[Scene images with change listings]
###

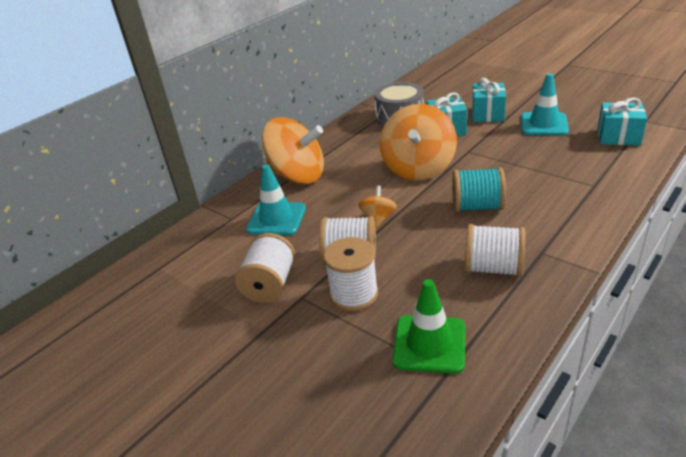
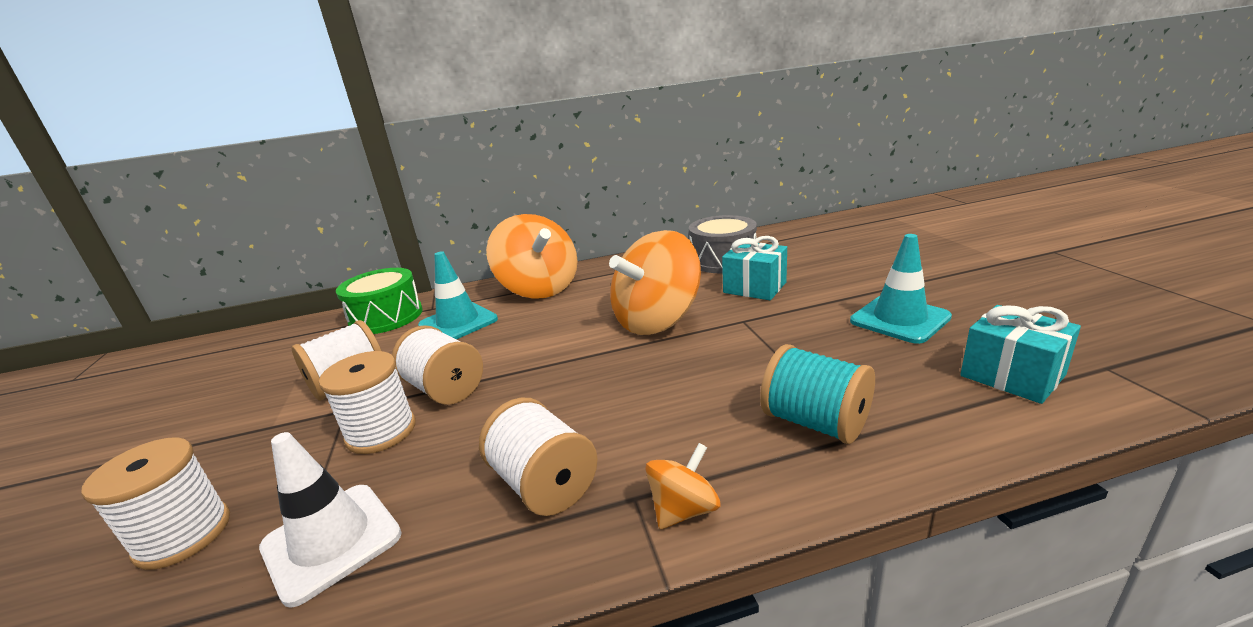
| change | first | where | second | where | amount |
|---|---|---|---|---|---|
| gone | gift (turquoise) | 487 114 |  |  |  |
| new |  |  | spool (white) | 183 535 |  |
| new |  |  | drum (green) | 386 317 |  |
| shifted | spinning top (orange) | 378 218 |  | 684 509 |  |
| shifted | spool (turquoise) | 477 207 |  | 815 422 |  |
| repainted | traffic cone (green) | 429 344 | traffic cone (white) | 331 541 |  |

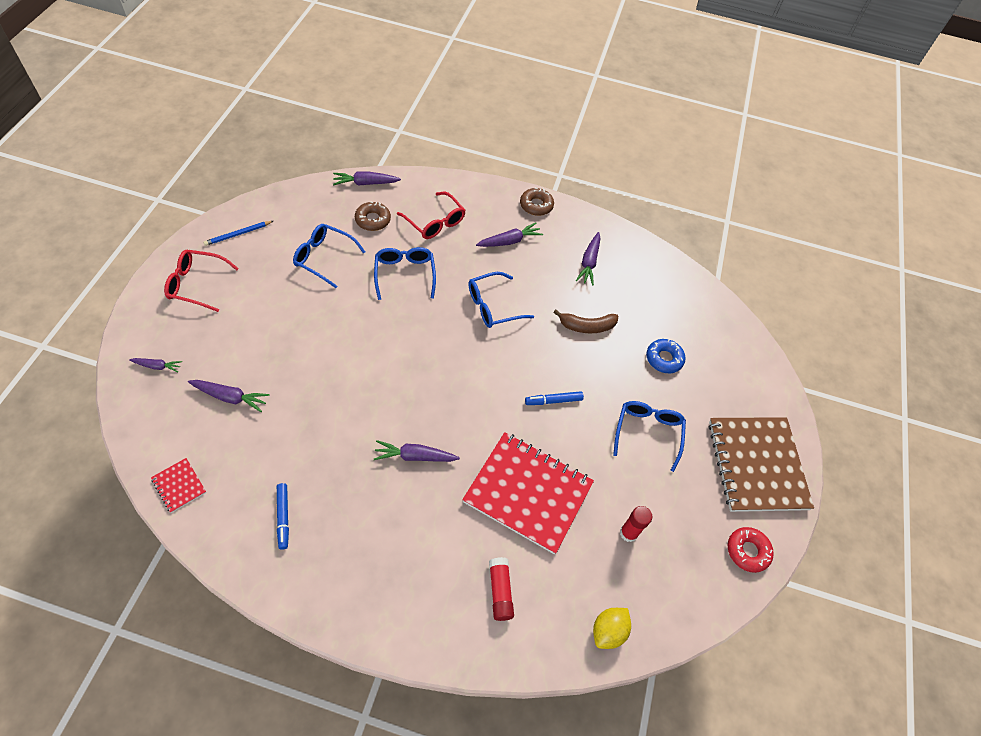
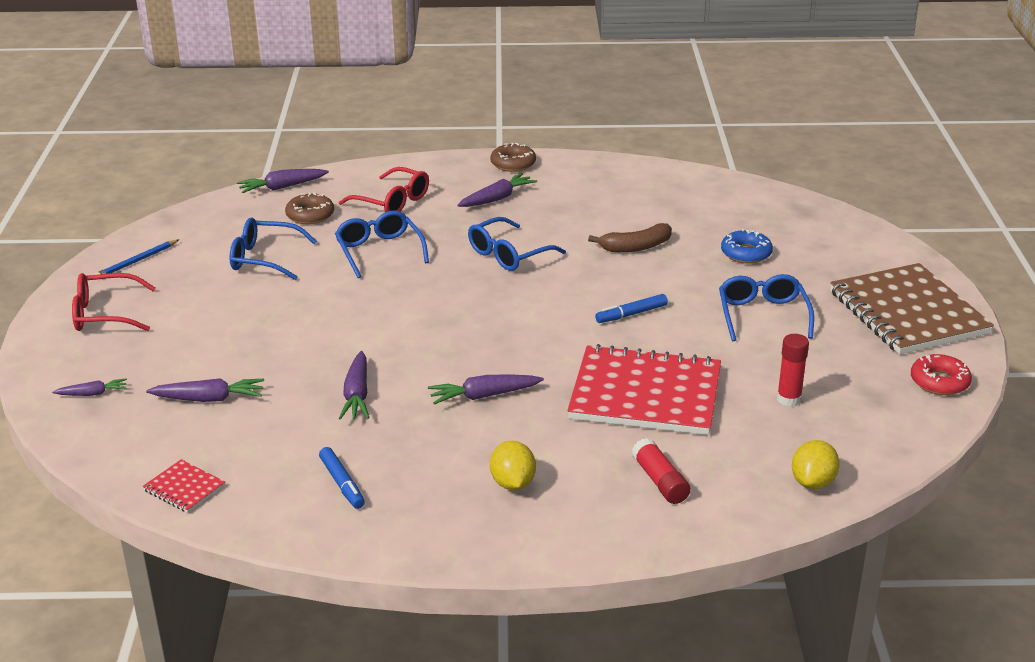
| change | first | where | second | where | amount |
|---|---|---|---|---|---|
| new |  |  | lemon (yellow) | 513 483 |  |
| shifted | carrot (purple) | 589 262 |  | 357 394 |  |

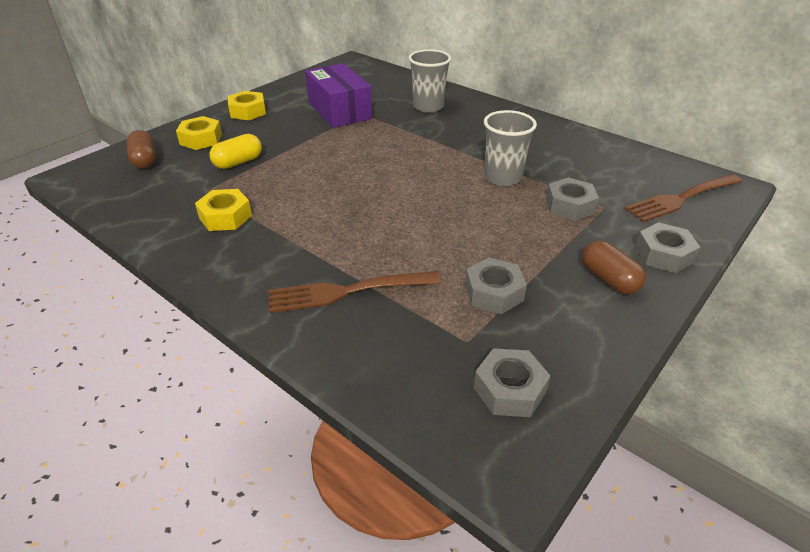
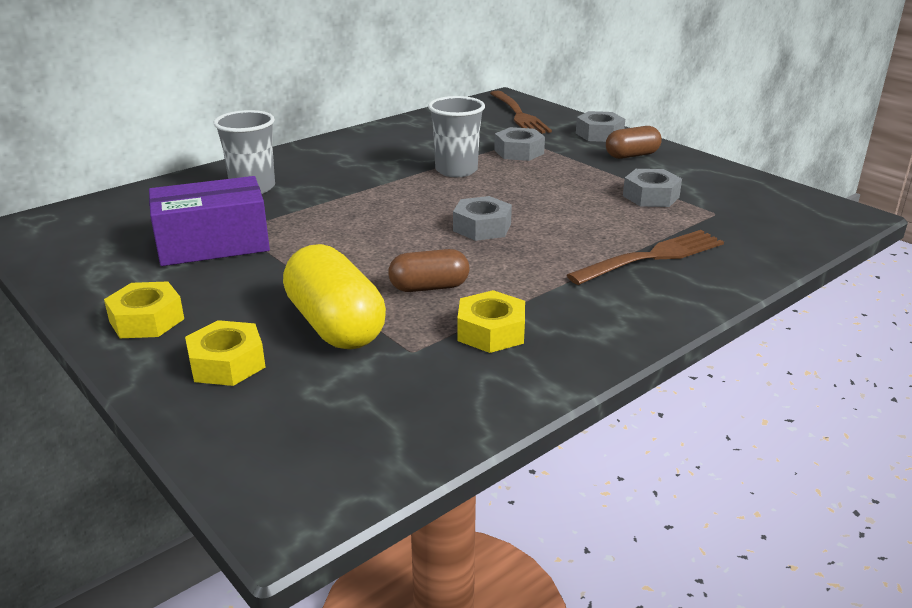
| change | first | where | second | where | amount |
|---|---|---|---|---|---|
| shifted | capsule (brown) | 145 160 |  | 429 287 |  |
| shifted | nut (grey) | 509 390 |  | 482 227 |  |
| rotated | fork (brown) | 348 291 |  | 651 257 | 120 degrees counterclockwise |
| scaled | capsule (yellow) | 238 162 |  | 335 325 | x1.68 |

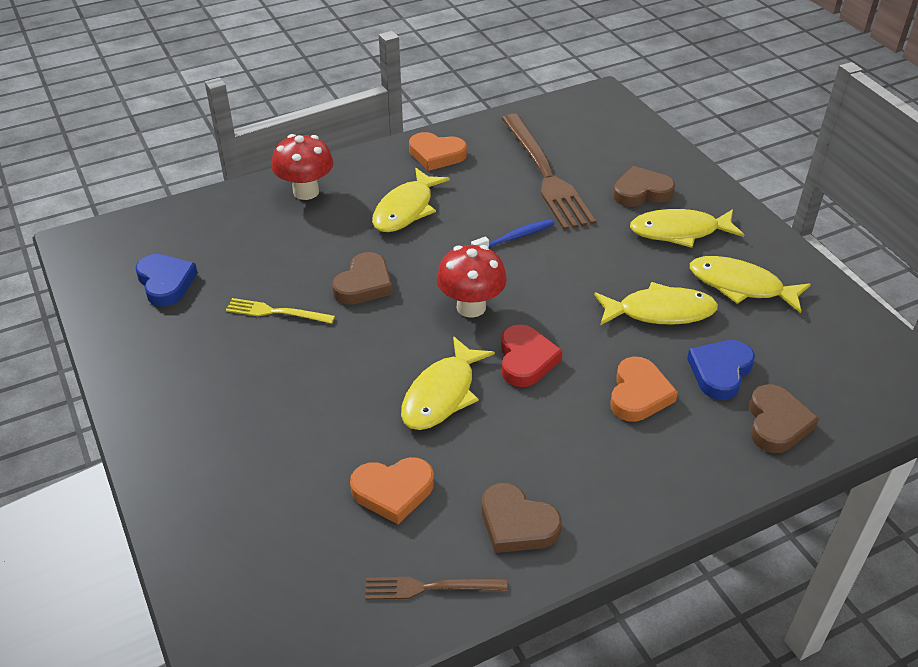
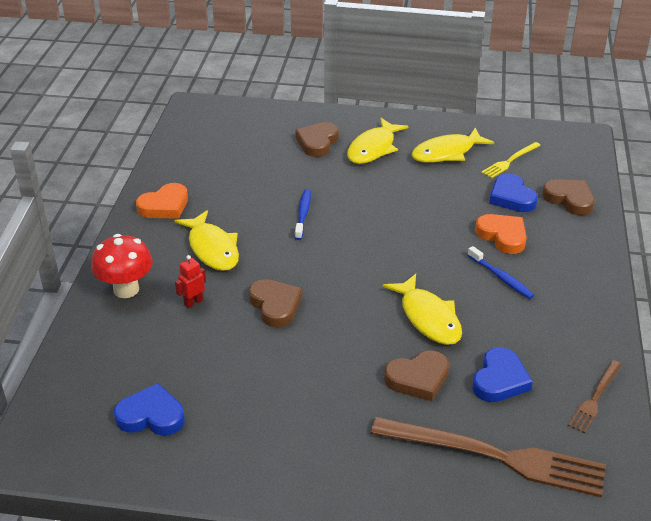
| change | first | where | second | where | amount |
|---|---|---|---|---|---|
| gone | mushroom (red) | 471 307 |  |  |  |
| gone | heart (red) | 526 360 |  |  |  |
| gone | fish (yellow) | 660 312 |  |  |  |
| new |  |  | robot (red) | 193 302 |  |
| new |  |  | toothbrush (blue) | 501 277 |  |
| shifted | fork (yellow) | 276 312 |  | 510 161 |  |
| shifted | heart (brown) | 517 524 |  | 418 379 |  |
| shifted | fork (brown) | 545 174 |  | 495 456 |  |
| repainted | heart (orange) | 393 491 | heart (blue) | 500 380 |  |

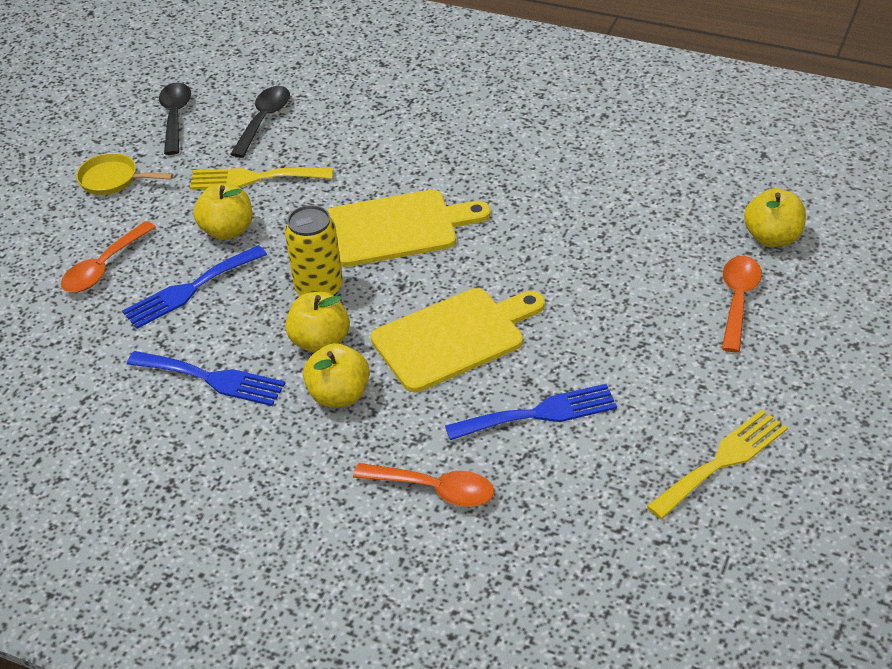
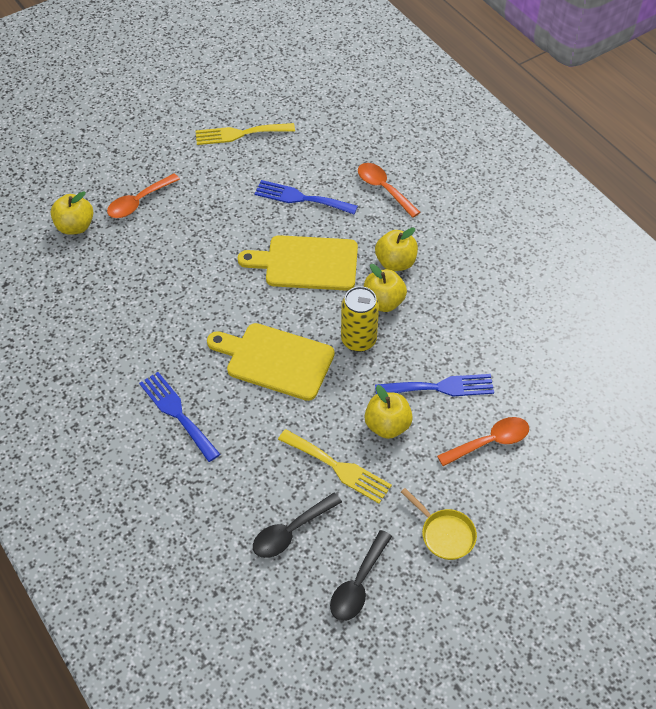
| change | first | where | second | where | amount |
|---|---|---|---|---|---|
| shifted | fork (blue) | 212 379 |  | 177 413 |  |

###

• **Task statement**
Copy out each line of the data that has the word "turquoise" in it.

• **Response to the task**
| gone | gift (turquoise) | 487 114 |  |  |  |
| shifted | spool (turquoise) | 477 207 |  | 815 422 |  |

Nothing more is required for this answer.